INFORMATION SHOWN:
===

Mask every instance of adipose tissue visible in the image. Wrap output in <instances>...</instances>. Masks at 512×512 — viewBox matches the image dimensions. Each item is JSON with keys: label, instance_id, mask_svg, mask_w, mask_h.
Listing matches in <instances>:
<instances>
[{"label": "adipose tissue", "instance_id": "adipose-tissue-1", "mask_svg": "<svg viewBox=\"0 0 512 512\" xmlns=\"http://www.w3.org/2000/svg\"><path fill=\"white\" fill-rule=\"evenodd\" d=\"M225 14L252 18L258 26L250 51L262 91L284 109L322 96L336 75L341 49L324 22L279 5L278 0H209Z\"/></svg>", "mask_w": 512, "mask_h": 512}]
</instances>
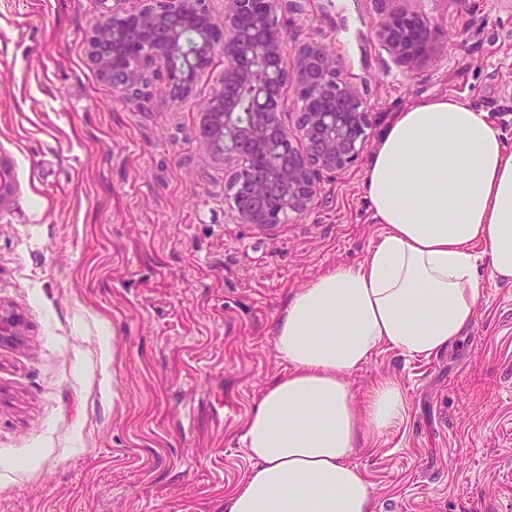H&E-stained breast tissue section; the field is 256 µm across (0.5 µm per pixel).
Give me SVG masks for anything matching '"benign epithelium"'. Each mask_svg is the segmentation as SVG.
<instances>
[{"instance_id": "benign-epithelium-1", "label": "benign epithelium", "mask_w": 512, "mask_h": 512, "mask_svg": "<svg viewBox=\"0 0 512 512\" xmlns=\"http://www.w3.org/2000/svg\"><path fill=\"white\" fill-rule=\"evenodd\" d=\"M101 0L103 21L88 38L100 79L137 102L161 86L175 106L213 55H224L220 89L205 105L197 139L224 162V206L239 224H284L321 193L320 175L348 169L367 147L373 112L359 85L341 77L342 59L318 40L297 42L264 0H224L215 14L192 0H150L119 11ZM392 59L412 68L432 49L427 23L404 6L379 23ZM298 93L294 128L282 120L283 90ZM19 340V319L0 310V342Z\"/></svg>"}]
</instances>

===

WORK INSTRUCTIONS:
In your copy of the records, include no pictures; repeat everything else exactly.

FULL RESPONSE:
Mask every instance of adipose tissue visible in the image. Wrap output in <instances>...</instances>. Masks at 512×512 — viewBox matches the image dimensions. Each item is JSON with keys: label, instance_id, mask_svg, mask_w, mask_h.
Listing matches in <instances>:
<instances>
[{"label": "adipose tissue", "instance_id": "adipose-tissue-1", "mask_svg": "<svg viewBox=\"0 0 512 512\" xmlns=\"http://www.w3.org/2000/svg\"><path fill=\"white\" fill-rule=\"evenodd\" d=\"M225 14L252 18L258 26L250 51L262 91L284 109L322 96L336 75L341 49L324 22L279 5L278 0H209Z\"/></svg>", "mask_w": 512, "mask_h": 512}]
</instances>
H&E-stained breast tissue section; the field is 256 µm across (0.5 µm per pixel).
Give me SVG masks for anything matching '"benign epithelium"'. Each mask_svg is the segmentation as SVG.
<instances>
[{"instance_id": "benign-epithelium-1", "label": "benign epithelium", "mask_w": 512, "mask_h": 512, "mask_svg": "<svg viewBox=\"0 0 512 512\" xmlns=\"http://www.w3.org/2000/svg\"><path fill=\"white\" fill-rule=\"evenodd\" d=\"M101 0L103 21L88 38L100 79L137 102L161 86L175 106L213 55H224L220 89L205 105L197 139L224 162V206L239 224H284L321 193L320 175L348 169L367 147L373 112L359 85L341 77L342 59L318 40L297 42L264 0H224L215 14L192 0H150L119 11ZM392 59L412 68L432 49L427 23L404 6L379 23ZM298 93L294 128L282 120L283 90ZM19 340V319L0 310V342Z\"/></svg>"}]
</instances>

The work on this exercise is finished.